[Start of Records provided]

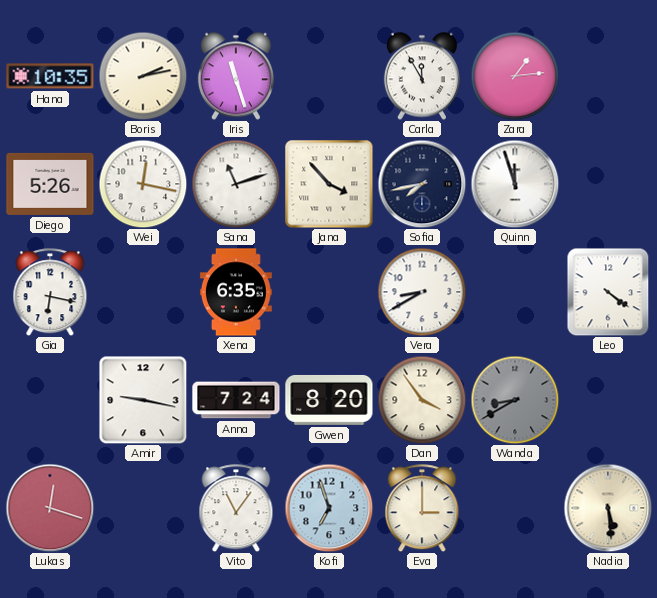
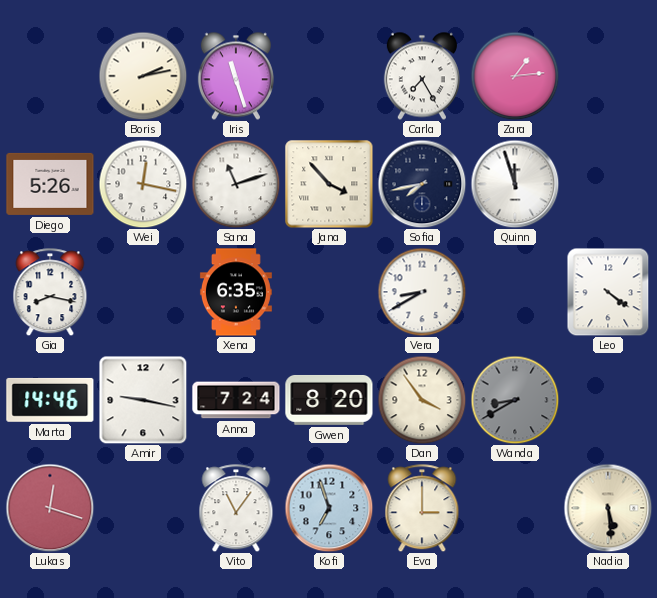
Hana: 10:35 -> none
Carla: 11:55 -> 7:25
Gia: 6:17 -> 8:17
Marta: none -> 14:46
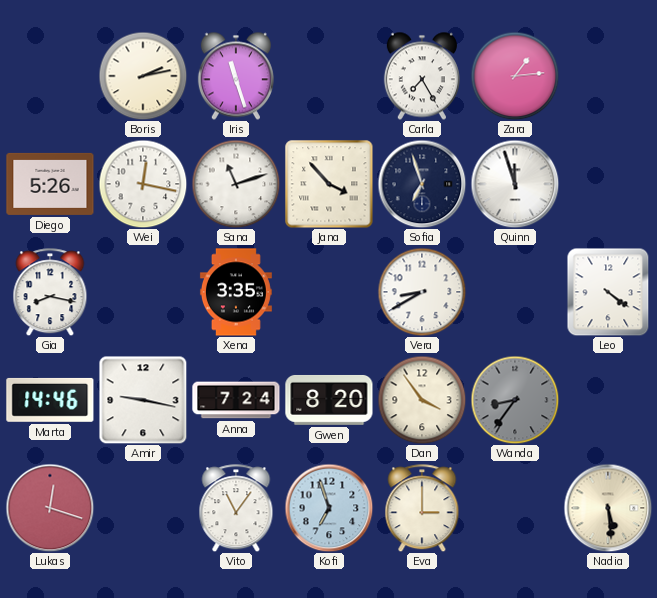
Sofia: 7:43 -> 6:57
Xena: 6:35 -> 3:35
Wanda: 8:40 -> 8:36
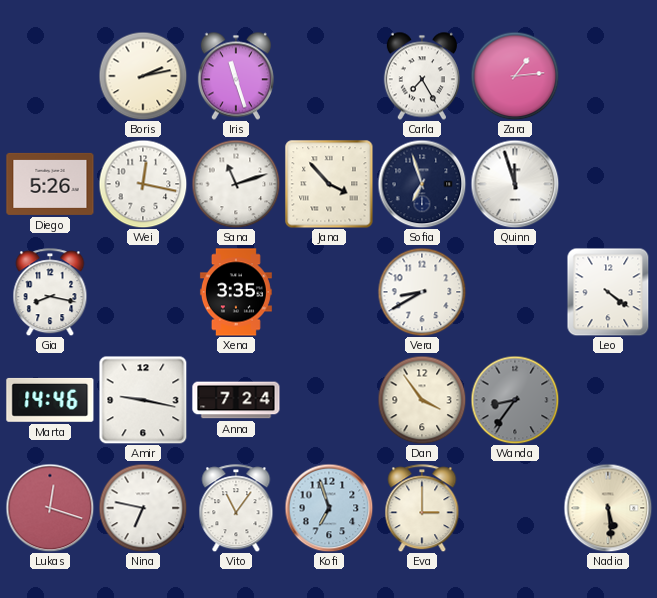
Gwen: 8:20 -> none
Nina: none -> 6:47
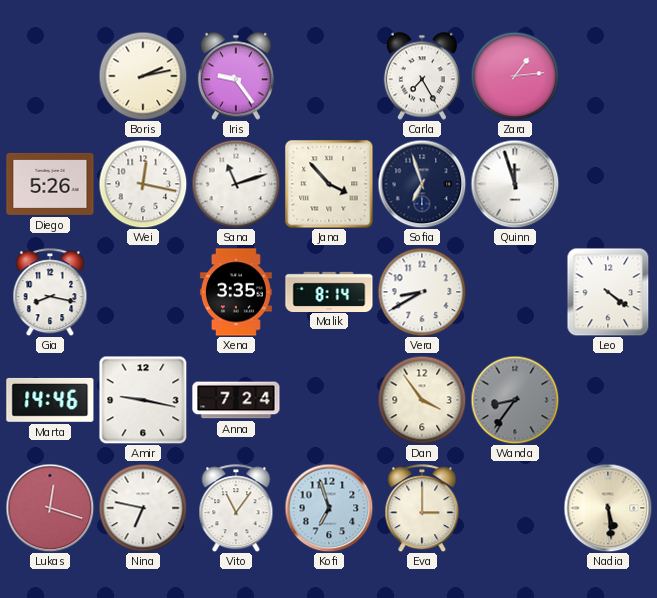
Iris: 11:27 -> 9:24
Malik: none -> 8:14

[End of Records provided]

What this task involves ▸ Rewrite every row with each "none" replaced by "blank" and all else unchanged. Leave the picture lines out of your answer.

Exercise result ▸
Hana: 10:35 -> blank
Carla: 11:55 -> 7:25
Gia: 6:17 -> 8:17
Marta: blank -> 14:46
Sofia: 7:43 -> 6:57
Xena: 6:35 -> 3:35
Wanda: 8:40 -> 8:36
Gwen: 8:20 -> blank
Nina: blank -> 6:47
Iris: 11:27 -> 9:24
Malik: blank -> 8:14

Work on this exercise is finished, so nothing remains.